- **Your objective**: Using the listing below, print exactly everything from the line with "yellow pentagon: rotated 8 degrees clockwise" down to the line with "yellow semicircle: rotated", both included, and nothing more.

++++ Study material ++++

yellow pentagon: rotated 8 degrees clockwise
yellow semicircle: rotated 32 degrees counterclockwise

++++
++++ Study material ++++

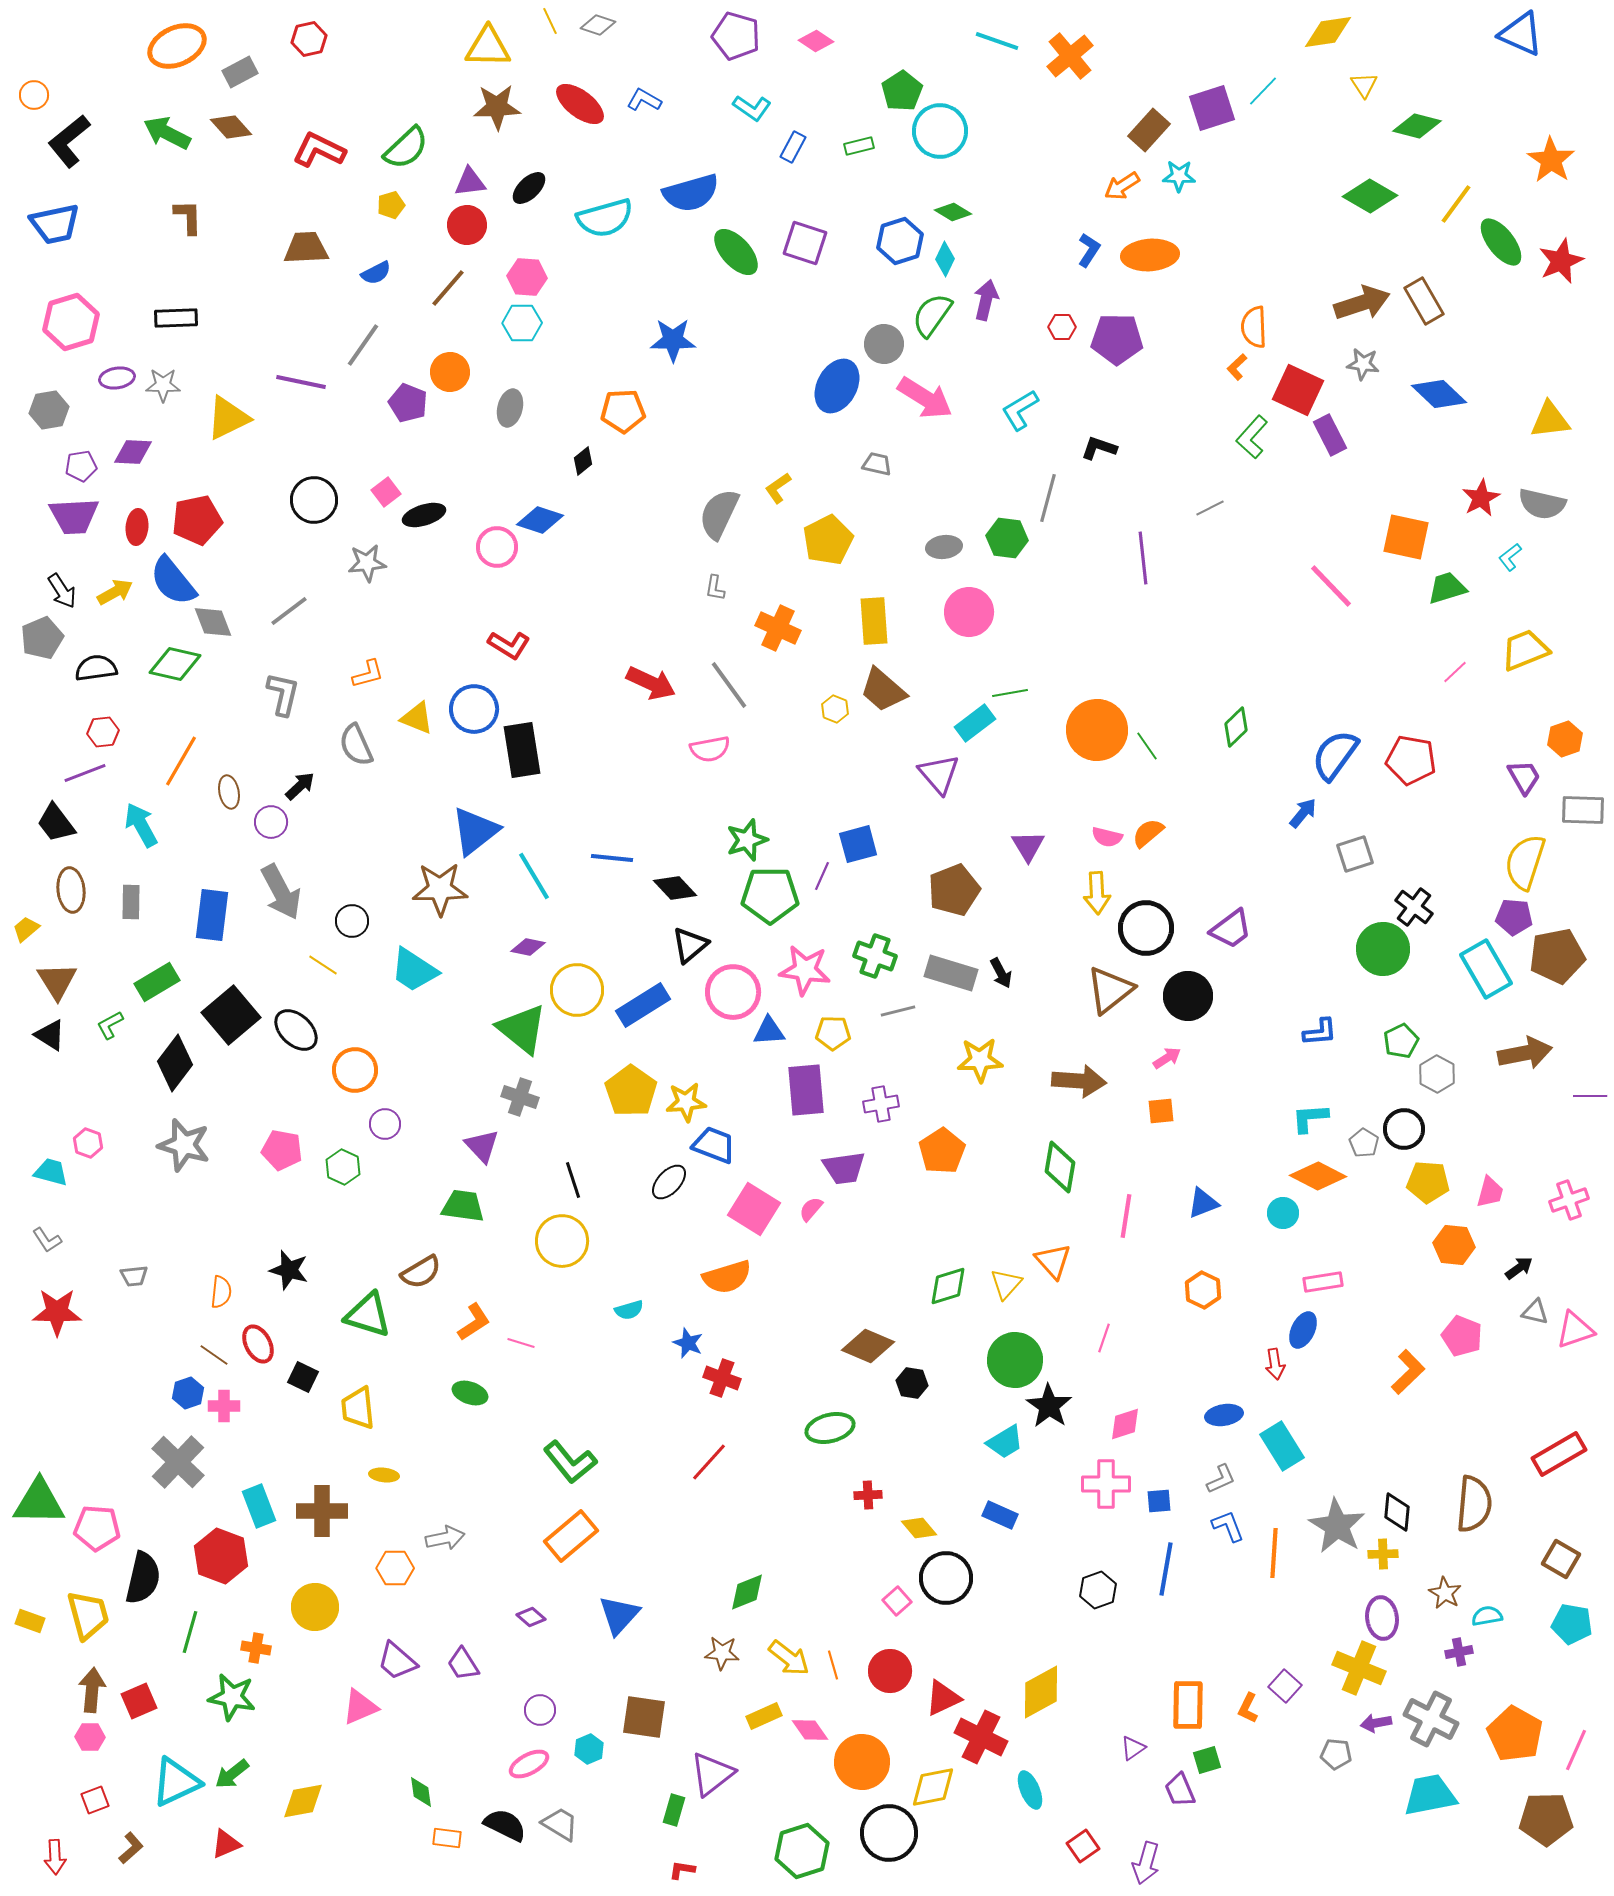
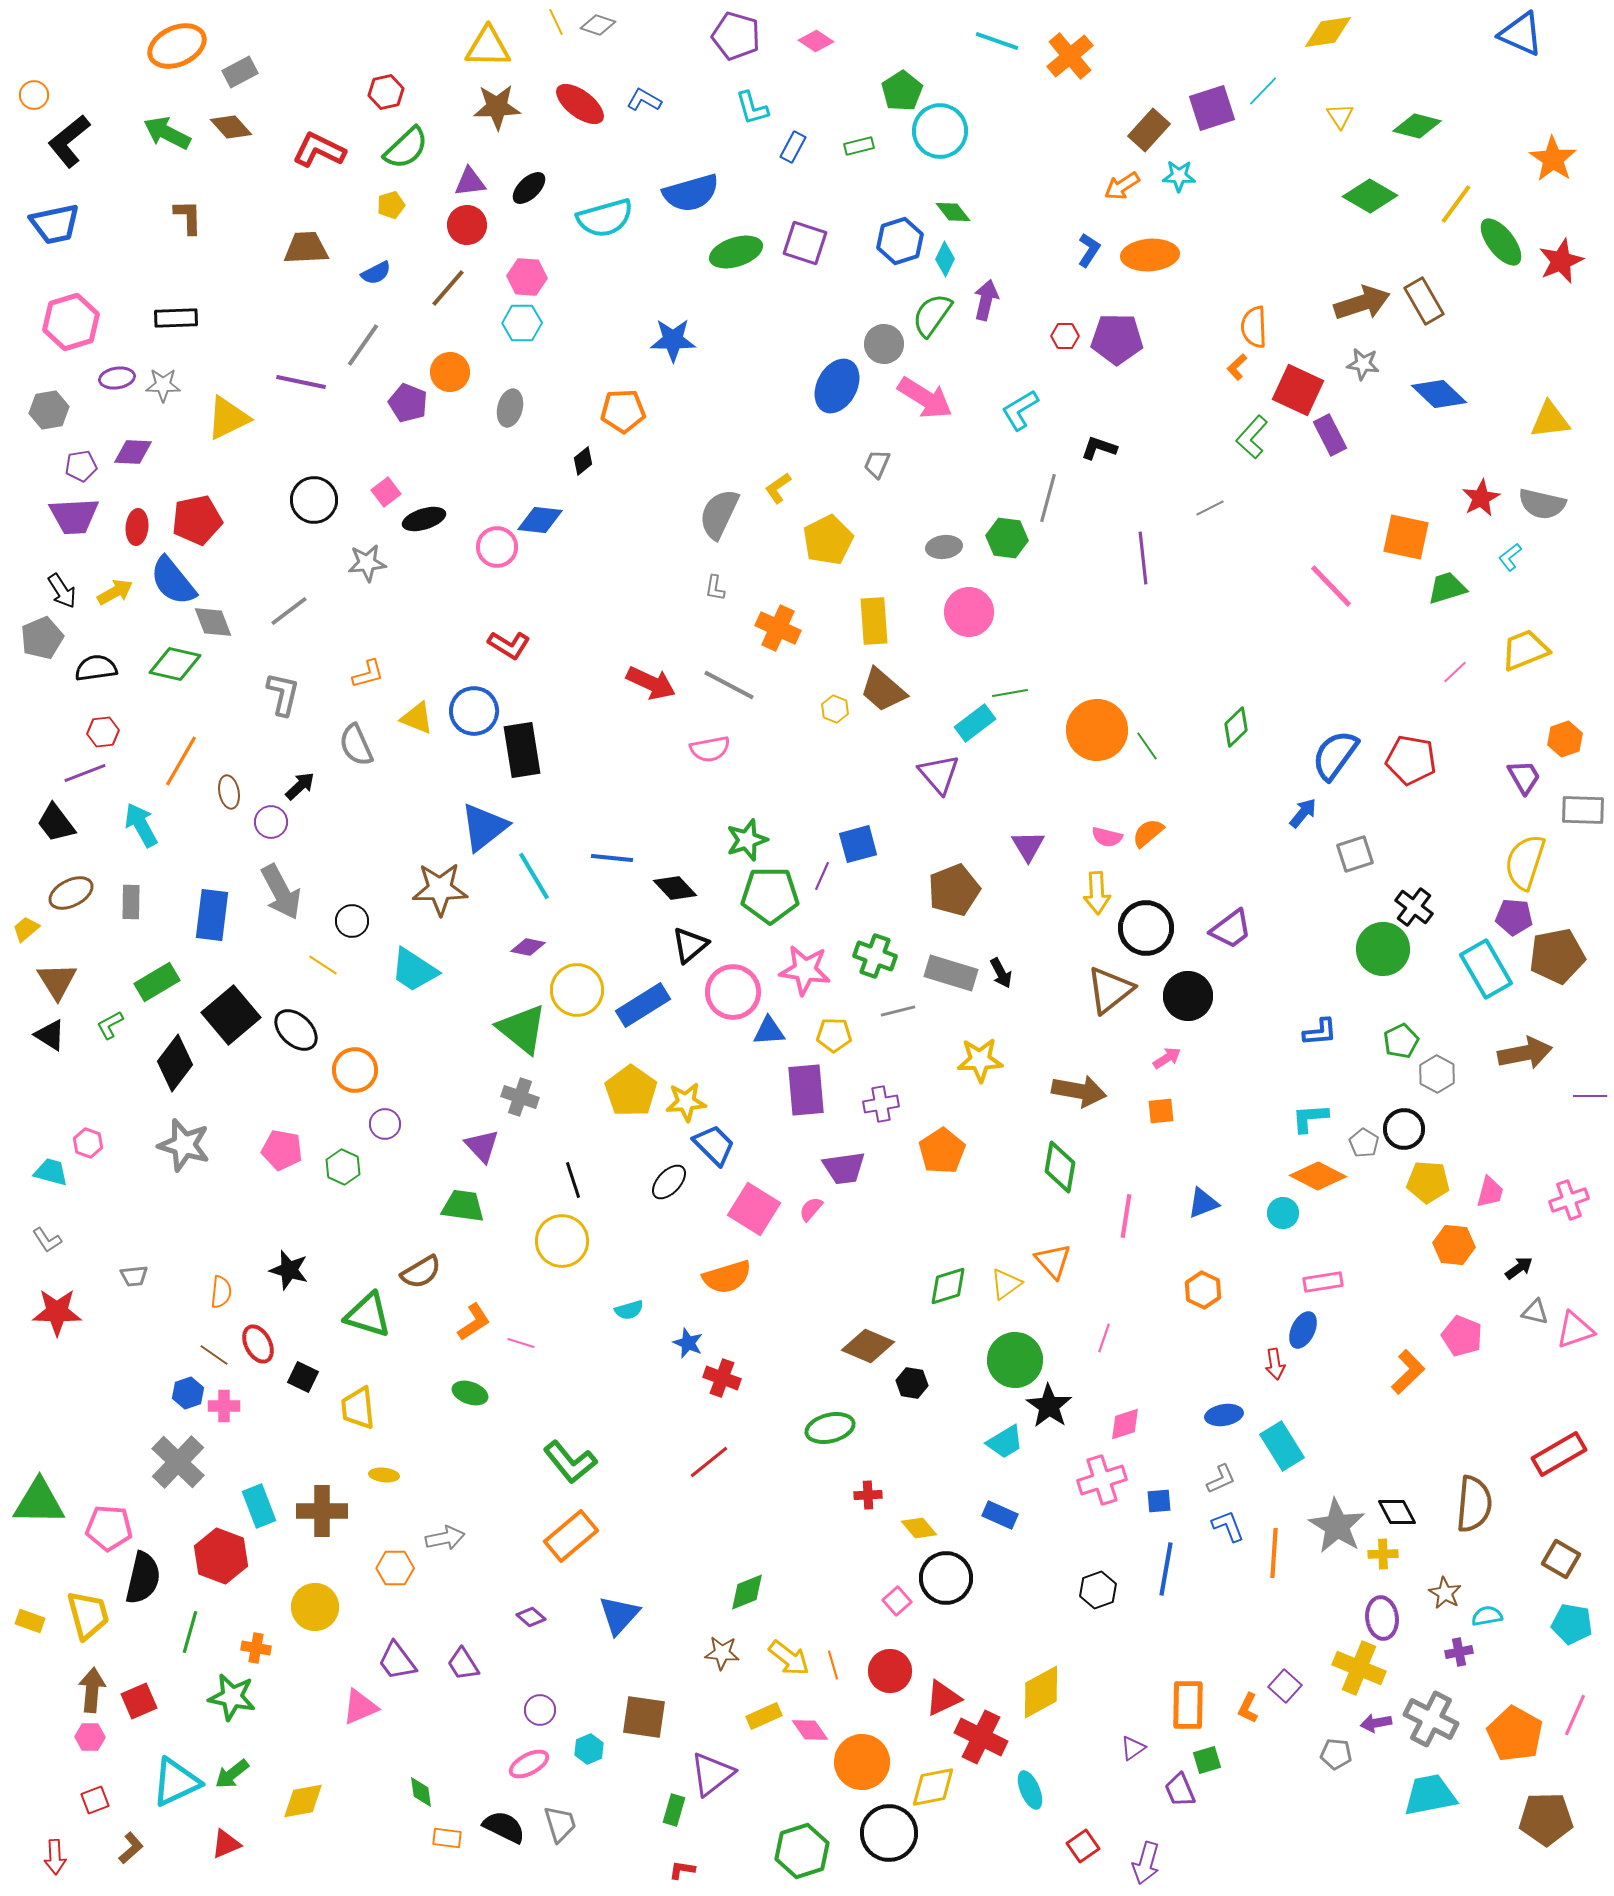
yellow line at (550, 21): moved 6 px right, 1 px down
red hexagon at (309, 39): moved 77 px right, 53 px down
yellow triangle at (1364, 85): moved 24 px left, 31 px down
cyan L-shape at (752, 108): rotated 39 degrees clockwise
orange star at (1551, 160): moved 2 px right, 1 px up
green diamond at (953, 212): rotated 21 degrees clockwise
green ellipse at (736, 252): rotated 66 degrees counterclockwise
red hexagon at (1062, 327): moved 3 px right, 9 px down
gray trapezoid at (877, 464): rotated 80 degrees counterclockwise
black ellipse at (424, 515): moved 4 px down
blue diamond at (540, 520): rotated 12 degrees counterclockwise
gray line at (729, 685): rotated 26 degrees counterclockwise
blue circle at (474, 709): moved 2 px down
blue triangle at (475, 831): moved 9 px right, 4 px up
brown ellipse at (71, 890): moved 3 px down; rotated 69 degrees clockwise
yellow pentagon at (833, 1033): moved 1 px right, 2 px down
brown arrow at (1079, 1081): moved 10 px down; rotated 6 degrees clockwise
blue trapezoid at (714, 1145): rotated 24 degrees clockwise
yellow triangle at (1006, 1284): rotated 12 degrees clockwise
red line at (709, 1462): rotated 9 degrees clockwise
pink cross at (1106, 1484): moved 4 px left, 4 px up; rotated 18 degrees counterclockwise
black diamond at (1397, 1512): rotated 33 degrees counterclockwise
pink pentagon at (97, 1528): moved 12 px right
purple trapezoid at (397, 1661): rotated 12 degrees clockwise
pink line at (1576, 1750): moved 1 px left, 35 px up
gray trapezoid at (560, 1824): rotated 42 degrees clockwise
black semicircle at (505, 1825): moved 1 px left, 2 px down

++++
++++ Study material ++++

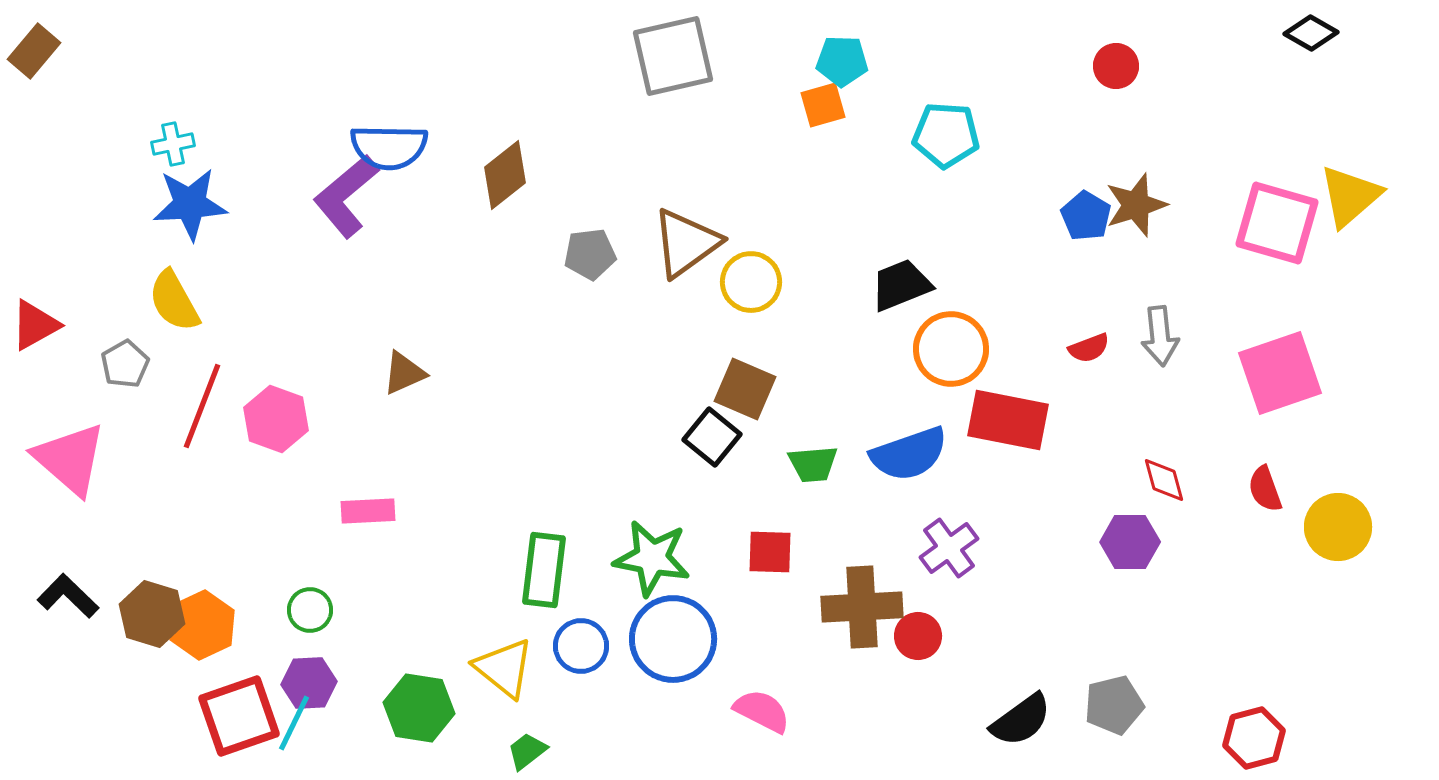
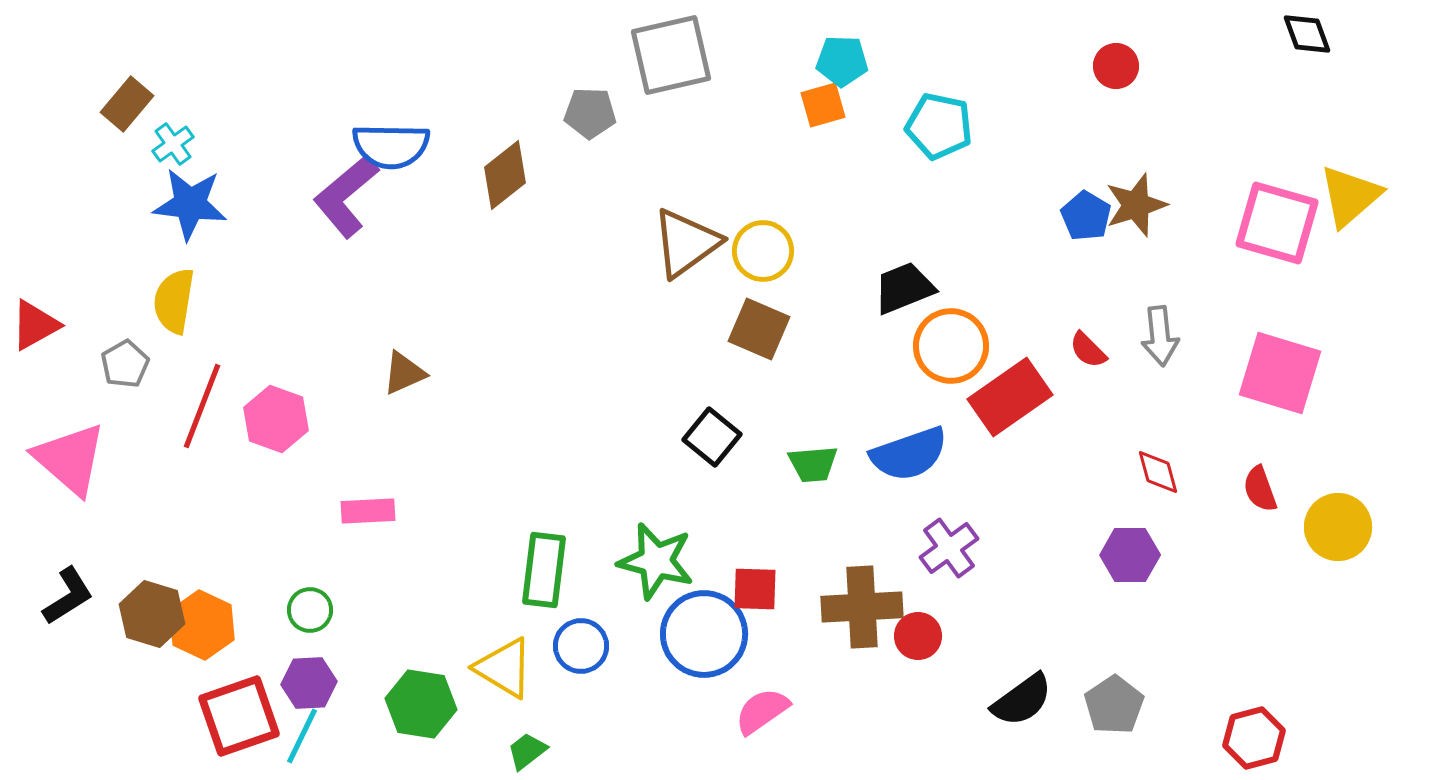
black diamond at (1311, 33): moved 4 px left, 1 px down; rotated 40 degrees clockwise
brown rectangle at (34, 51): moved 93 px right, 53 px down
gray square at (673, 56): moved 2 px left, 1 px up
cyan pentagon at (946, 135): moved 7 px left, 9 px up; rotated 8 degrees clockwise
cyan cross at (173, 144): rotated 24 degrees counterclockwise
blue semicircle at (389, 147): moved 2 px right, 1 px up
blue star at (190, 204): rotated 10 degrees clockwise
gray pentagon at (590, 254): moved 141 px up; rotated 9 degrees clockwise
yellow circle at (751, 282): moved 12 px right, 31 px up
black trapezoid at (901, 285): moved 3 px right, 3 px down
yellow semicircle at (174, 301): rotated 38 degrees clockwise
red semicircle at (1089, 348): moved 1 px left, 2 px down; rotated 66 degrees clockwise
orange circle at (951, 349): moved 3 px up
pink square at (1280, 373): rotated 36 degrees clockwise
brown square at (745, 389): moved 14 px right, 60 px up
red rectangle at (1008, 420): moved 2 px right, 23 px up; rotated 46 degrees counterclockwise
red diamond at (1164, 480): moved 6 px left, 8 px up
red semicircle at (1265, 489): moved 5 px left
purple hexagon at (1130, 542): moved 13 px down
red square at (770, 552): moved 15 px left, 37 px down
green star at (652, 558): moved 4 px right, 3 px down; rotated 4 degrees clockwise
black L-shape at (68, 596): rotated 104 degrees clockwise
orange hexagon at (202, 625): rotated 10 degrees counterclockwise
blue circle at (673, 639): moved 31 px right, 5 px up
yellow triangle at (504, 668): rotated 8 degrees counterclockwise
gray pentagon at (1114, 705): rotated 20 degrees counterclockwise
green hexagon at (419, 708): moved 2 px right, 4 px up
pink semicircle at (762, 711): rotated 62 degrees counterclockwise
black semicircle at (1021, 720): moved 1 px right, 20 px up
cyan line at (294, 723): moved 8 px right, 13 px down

++++

- **Written answer**:
yellow pentagon: rotated 8 degrees clockwise
yellow semicircle: rotated 32 degrees counterclockwise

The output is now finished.